#### [Problem statement]
Only lines with the word "grey" are wanted; copy each of them from the listing below.

#### [Data provided]

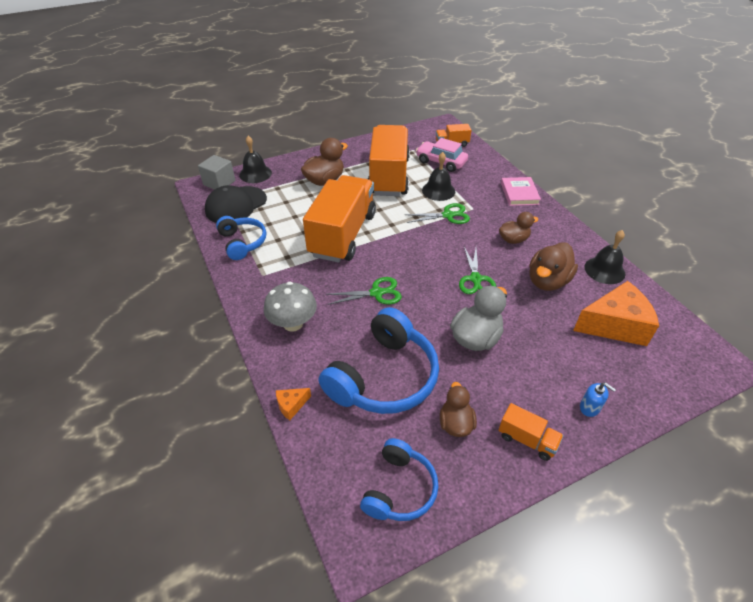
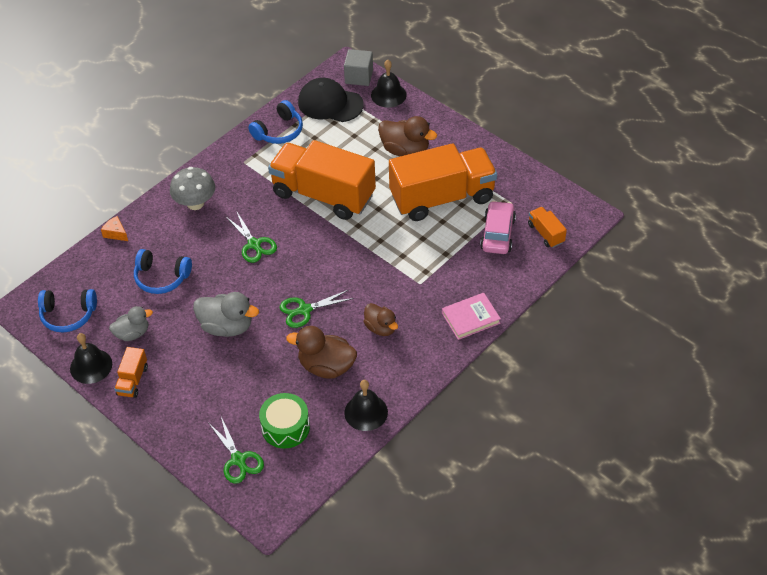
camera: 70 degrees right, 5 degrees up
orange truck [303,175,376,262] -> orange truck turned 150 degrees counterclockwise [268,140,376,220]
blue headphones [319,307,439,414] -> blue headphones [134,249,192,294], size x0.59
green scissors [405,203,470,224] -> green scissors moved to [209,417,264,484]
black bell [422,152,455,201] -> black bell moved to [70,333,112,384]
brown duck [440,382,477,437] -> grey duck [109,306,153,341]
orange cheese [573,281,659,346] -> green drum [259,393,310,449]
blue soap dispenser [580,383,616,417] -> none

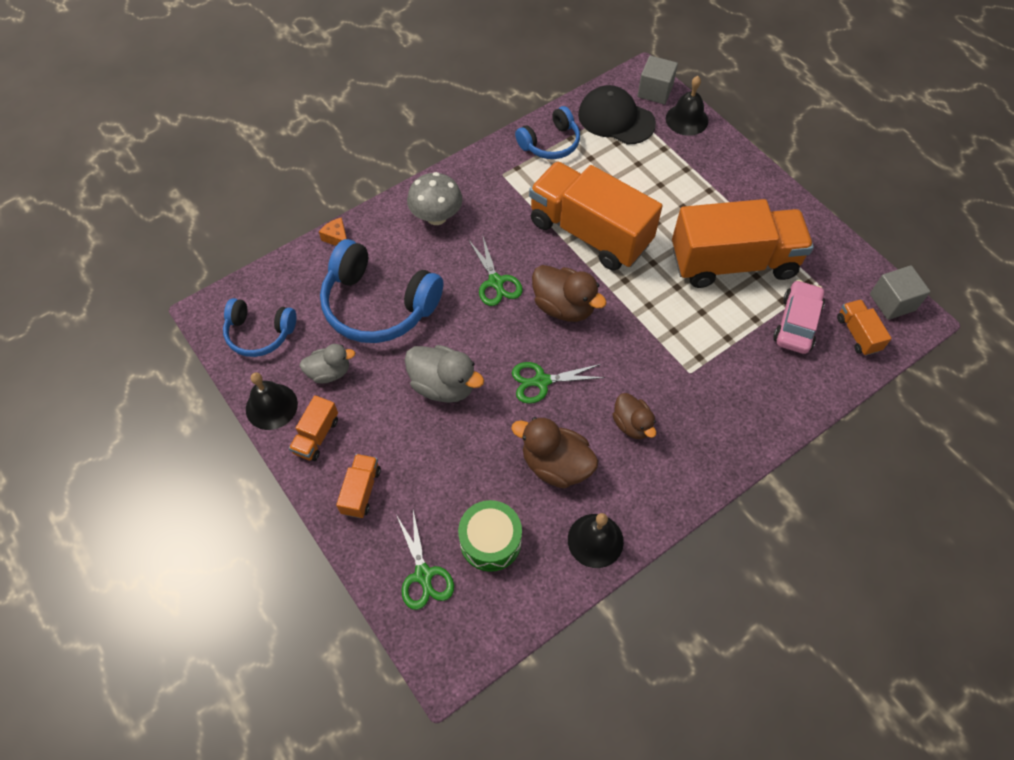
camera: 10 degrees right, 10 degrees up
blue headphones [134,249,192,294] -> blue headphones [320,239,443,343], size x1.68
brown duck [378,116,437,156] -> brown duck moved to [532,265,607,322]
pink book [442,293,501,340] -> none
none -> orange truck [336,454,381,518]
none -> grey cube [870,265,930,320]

==

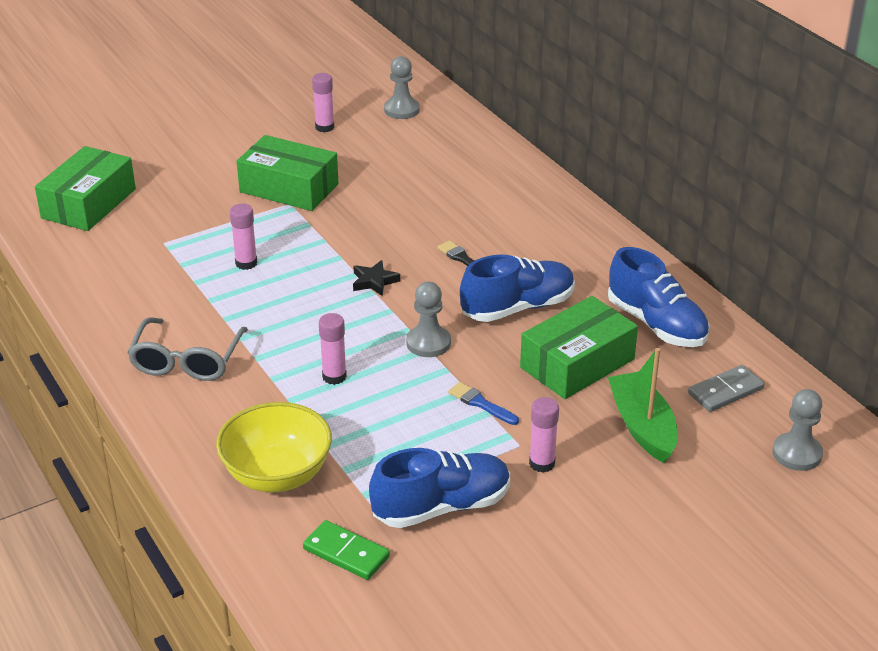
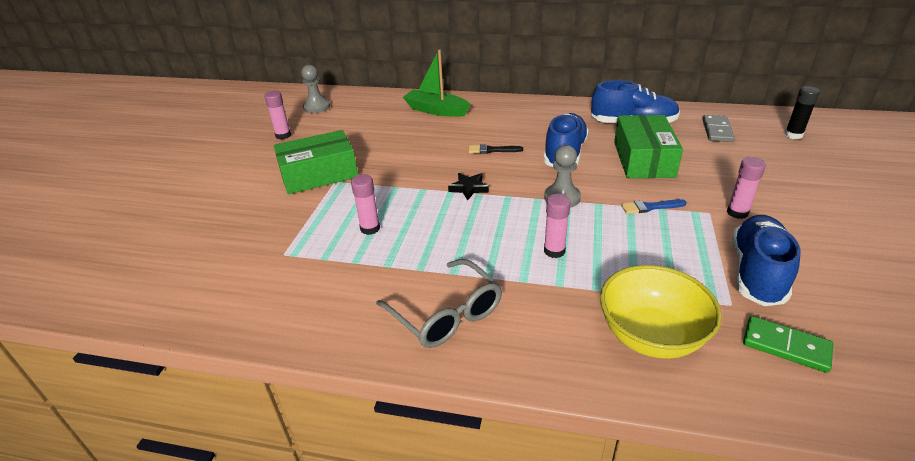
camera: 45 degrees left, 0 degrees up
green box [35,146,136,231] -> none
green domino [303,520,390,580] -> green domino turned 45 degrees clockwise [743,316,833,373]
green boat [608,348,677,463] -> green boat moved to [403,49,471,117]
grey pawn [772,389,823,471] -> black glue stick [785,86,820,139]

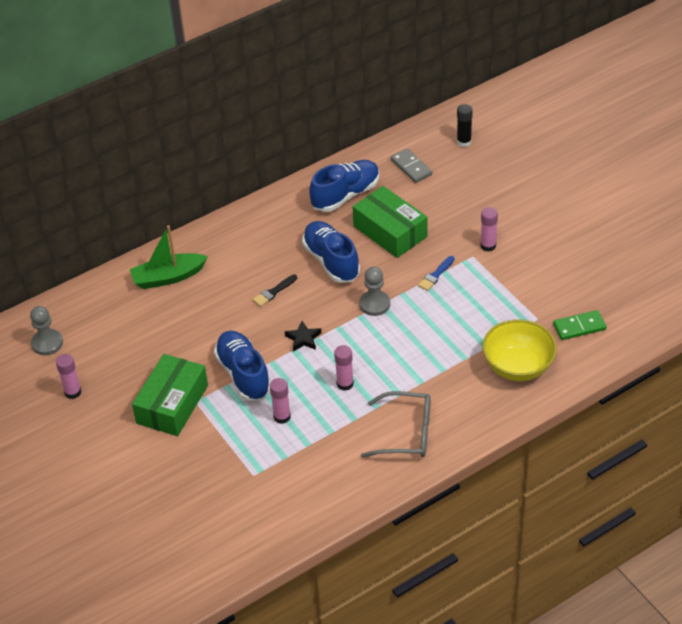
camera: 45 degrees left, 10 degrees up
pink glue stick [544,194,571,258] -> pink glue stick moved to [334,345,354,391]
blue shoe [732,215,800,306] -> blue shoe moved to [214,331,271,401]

#### [Completed task]
brown duck [440,382,477,437] -> grey duck [109,306,153,341]
none -> grey cube [870,265,930,320]
grey pawn [772,389,823,471] -> black glue stick [785,86,820,139]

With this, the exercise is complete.